• _What the task asks_
In the entries from the first line through the line containing "purple line: moved 3 px right, 2 px down", change "trapezoid" to "parallelogram" and leave everything else unchanged.

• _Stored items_
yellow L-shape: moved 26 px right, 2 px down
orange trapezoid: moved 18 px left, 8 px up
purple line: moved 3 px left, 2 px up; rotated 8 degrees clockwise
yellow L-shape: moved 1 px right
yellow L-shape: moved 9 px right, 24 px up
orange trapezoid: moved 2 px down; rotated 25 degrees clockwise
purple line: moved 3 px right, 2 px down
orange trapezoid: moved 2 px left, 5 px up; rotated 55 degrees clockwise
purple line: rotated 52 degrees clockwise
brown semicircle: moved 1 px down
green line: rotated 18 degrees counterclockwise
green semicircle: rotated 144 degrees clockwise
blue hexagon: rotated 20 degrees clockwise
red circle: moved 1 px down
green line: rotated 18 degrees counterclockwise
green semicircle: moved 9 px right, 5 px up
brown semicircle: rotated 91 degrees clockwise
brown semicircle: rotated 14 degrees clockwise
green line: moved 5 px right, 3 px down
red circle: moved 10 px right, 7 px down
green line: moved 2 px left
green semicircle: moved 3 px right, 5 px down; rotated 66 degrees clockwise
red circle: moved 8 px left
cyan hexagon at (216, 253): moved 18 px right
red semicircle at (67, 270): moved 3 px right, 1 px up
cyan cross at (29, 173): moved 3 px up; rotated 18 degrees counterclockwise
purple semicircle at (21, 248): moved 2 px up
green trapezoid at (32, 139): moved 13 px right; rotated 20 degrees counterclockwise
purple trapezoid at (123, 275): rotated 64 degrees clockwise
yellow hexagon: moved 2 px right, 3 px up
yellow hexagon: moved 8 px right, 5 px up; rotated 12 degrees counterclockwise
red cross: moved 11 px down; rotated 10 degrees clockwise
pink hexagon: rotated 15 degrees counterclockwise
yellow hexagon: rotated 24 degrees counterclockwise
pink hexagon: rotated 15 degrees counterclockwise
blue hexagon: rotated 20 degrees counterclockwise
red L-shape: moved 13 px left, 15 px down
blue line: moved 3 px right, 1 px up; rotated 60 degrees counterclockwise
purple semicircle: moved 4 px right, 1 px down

• _Final result_
yellow L-shape: moved 26 px right, 2 px down
orange parallelogram: moved 18 px left, 8 px up
purple line: moved 3 px left, 2 px up; rotated 8 degrees clockwise
yellow L-shape: moved 1 px right
yellow L-shape: moved 9 px right, 24 px up
orange parallelogram: moved 2 px down; rotated 25 degrees clockwise
purple line: moved 3 px right, 2 px down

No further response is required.